- _Work item_
From the records below, state how many lines hold the string "violet", without any other text.

- _Available data_
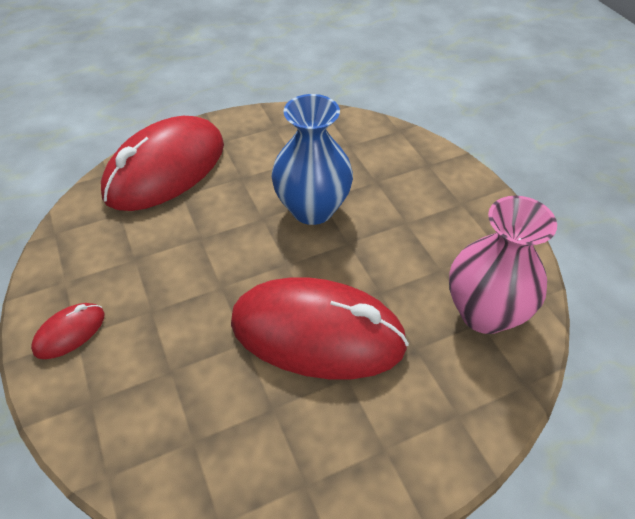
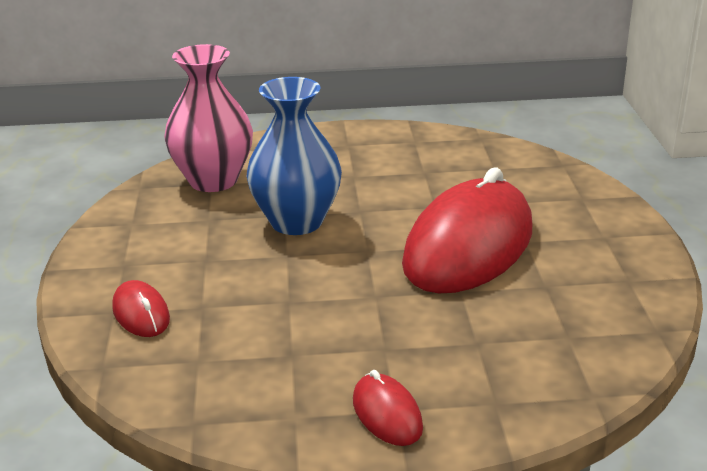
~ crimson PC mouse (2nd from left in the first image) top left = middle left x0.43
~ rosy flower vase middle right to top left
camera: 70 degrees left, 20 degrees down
...
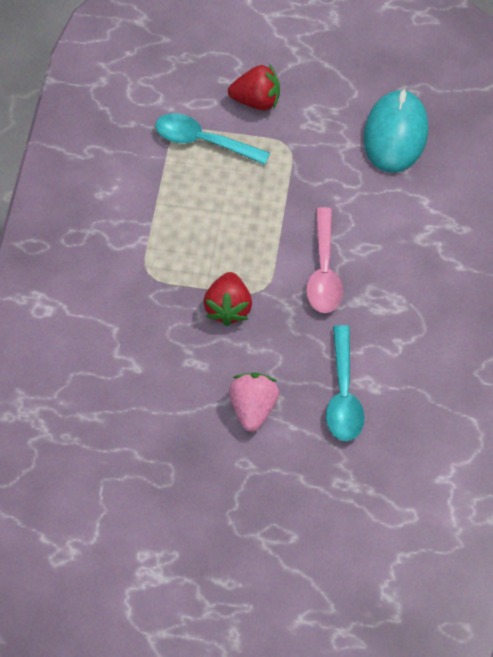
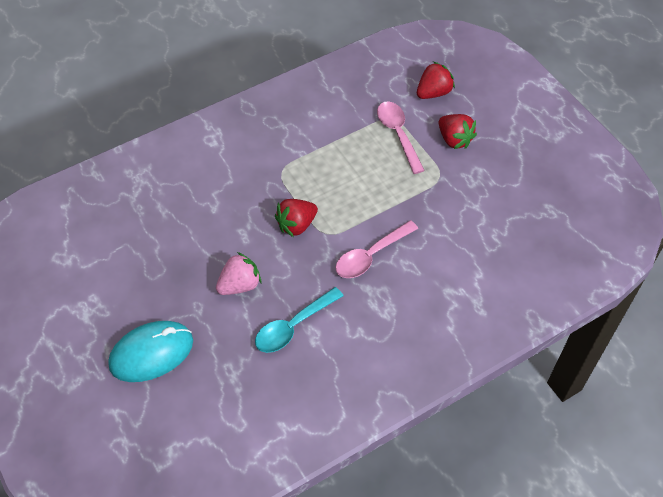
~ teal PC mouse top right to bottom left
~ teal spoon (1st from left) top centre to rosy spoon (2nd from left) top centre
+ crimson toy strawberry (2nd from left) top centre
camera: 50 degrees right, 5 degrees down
---
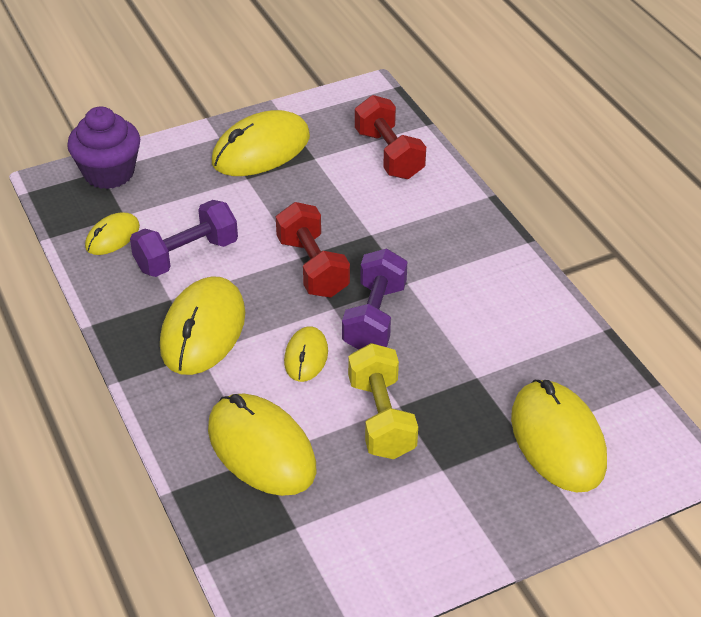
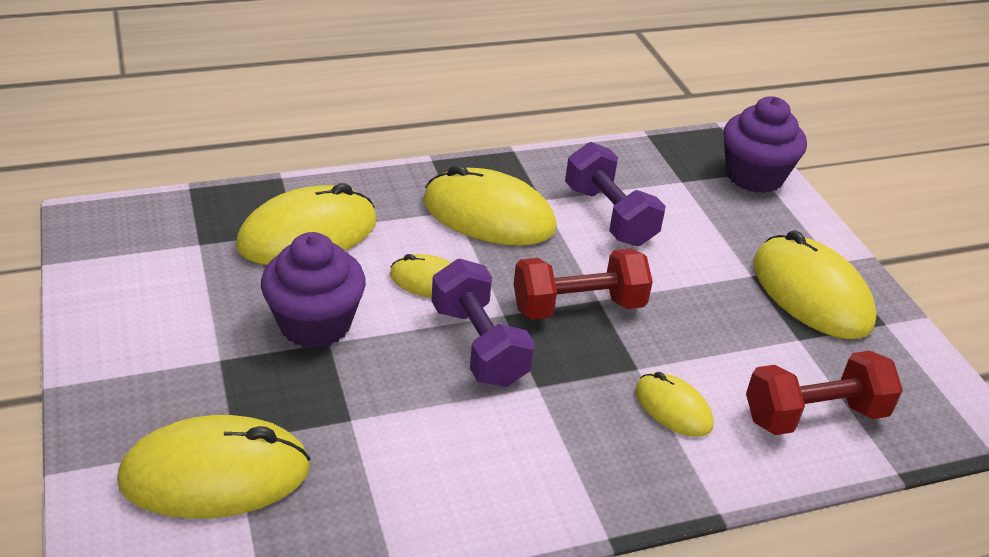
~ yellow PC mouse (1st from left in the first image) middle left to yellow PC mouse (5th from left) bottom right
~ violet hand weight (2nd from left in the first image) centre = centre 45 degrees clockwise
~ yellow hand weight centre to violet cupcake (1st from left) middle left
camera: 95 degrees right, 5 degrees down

- _Result of the exercise_
2